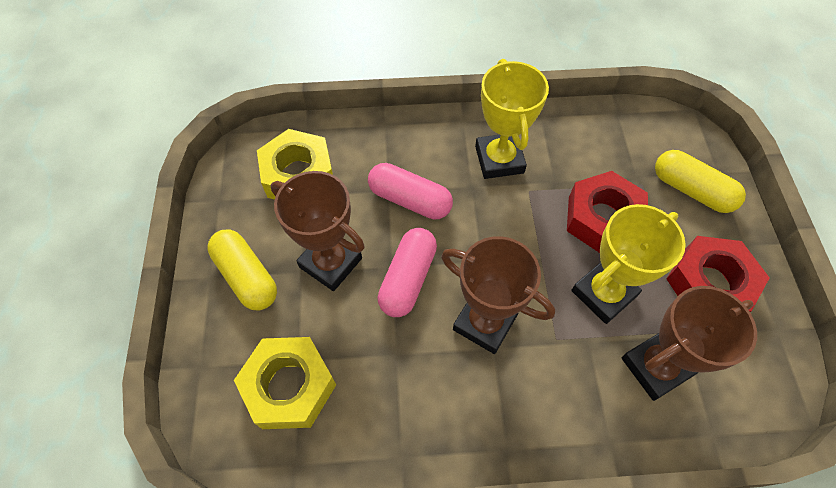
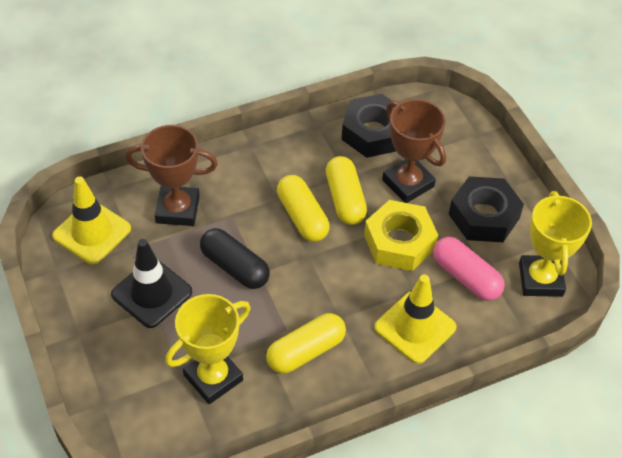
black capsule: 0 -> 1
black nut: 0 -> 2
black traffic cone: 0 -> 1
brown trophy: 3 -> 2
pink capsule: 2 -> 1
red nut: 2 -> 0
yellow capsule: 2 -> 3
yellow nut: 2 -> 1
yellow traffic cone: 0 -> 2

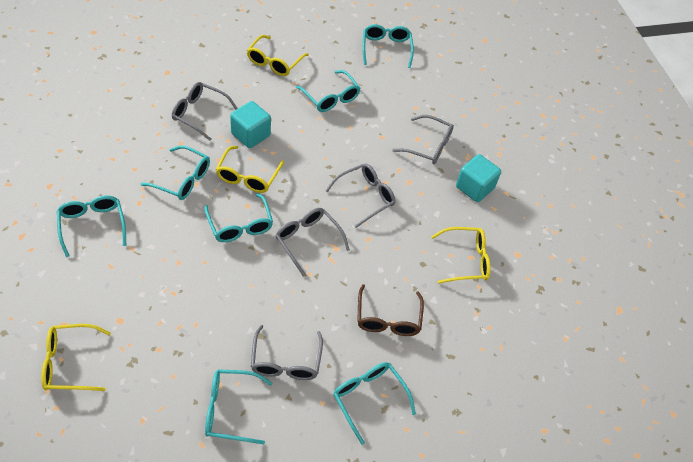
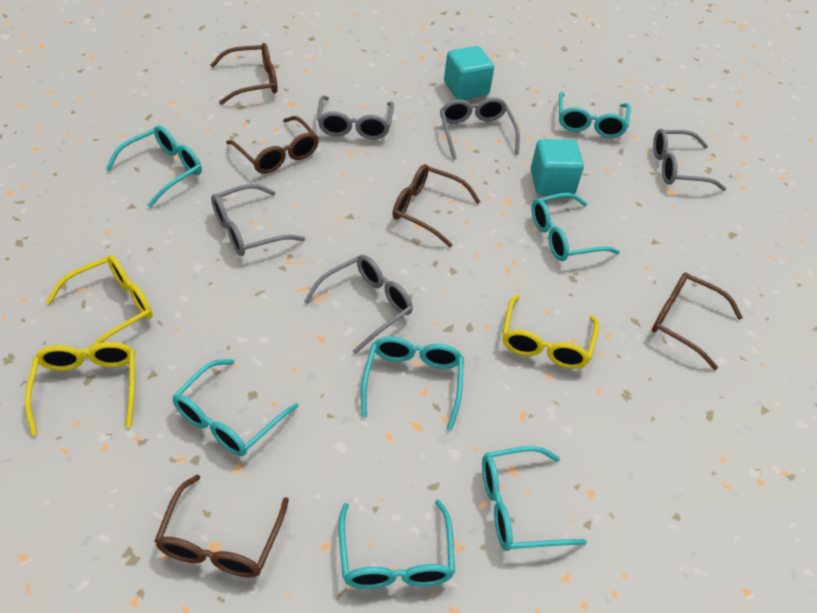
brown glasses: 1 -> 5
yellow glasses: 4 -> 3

> WHAT TO PRODUCE
Please reproduce, word for word, only the lines from the line that holds "brown trophy: 3 -> 2" through the final line of the entries above, omitting any pictures.

> EXERCISE RESPONSE
brown trophy: 3 -> 2
pink capsule: 2 -> 1
red nut: 2 -> 0
yellow capsule: 2 -> 3
yellow nut: 2 -> 1
yellow traffic cone: 0 -> 2

brown glasses: 1 -> 5
yellow glasses: 4 -> 3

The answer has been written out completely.